[Opening DATASET EXCERPTS section]

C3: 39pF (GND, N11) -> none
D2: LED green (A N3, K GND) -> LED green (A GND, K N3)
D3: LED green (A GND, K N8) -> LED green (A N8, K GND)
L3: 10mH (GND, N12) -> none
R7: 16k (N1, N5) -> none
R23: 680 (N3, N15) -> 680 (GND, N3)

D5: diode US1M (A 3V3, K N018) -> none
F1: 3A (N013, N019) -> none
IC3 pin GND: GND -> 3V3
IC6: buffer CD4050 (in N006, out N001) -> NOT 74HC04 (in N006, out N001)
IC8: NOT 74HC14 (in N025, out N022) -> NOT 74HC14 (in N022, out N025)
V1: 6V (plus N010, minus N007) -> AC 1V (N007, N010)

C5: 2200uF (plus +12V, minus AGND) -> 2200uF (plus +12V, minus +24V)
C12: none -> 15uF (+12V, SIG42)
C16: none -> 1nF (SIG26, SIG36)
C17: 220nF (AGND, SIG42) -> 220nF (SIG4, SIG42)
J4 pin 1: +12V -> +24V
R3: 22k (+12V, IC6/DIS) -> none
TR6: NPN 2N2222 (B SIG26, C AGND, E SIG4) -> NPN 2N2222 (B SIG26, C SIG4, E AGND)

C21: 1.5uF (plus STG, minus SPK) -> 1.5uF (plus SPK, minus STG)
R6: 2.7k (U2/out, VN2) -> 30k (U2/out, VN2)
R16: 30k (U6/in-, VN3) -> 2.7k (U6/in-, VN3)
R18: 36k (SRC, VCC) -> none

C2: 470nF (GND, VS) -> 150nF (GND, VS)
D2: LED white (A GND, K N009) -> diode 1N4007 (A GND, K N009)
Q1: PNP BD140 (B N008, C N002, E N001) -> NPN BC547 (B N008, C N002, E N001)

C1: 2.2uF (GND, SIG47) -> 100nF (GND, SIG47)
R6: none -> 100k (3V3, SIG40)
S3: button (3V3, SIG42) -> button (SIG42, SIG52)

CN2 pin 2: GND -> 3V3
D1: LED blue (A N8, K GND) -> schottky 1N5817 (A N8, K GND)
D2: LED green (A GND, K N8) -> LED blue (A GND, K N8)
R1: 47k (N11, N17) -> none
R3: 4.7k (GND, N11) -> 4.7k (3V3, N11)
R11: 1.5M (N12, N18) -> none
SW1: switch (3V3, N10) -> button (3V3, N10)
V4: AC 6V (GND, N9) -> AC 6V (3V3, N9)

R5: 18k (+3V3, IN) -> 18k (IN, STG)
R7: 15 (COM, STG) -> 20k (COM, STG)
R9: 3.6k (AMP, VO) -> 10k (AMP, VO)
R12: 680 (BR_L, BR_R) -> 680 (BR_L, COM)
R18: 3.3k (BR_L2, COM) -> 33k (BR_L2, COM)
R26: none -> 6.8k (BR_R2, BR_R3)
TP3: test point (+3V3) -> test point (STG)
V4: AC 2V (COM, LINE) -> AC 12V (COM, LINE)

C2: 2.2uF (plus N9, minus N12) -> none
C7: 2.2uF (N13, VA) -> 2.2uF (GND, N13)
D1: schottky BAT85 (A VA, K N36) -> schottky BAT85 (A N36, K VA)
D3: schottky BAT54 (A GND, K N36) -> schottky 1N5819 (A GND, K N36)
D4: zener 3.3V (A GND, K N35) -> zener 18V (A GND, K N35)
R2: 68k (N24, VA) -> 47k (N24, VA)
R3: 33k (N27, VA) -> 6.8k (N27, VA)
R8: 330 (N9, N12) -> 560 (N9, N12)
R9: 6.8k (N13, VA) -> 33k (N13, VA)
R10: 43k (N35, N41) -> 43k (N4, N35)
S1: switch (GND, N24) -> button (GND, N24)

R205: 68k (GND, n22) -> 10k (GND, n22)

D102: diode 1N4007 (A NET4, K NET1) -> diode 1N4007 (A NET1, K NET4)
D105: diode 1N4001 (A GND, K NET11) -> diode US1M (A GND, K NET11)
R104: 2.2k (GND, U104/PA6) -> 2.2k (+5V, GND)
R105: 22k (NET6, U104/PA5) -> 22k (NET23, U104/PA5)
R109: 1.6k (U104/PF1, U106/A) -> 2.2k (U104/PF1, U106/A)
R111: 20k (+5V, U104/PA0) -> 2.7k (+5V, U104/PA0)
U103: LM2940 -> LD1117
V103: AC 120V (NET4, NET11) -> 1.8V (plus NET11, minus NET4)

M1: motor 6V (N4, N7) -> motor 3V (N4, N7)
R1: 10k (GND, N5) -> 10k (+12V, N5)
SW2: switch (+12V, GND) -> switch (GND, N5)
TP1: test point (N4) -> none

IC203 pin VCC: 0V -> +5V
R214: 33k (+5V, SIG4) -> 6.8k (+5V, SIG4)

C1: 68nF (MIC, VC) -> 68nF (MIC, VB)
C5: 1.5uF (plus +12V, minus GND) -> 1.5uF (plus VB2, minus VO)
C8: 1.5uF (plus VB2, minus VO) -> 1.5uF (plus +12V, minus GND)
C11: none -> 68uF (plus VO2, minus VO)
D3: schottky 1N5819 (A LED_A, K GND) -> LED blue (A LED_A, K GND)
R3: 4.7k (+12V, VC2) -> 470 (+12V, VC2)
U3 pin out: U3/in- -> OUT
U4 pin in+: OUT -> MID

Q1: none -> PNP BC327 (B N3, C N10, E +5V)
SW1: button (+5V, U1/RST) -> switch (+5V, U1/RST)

[Closing DATASET EXCERPTS section]

**WHAT THE TASK REQUIRES:** Using the records above, select and copy every line that has the word "switch".

**SOLVED PROBLEM:**
SW1: switch (3V3, N10) -> button (3V3, N10)
S1: switch (GND, N24) -> button (GND, N24)
SW2: switch (+12V, GND) -> switch (GND, N5)
SW1: button (+5V, U1/RST) -> switch (+5V, U1/RST)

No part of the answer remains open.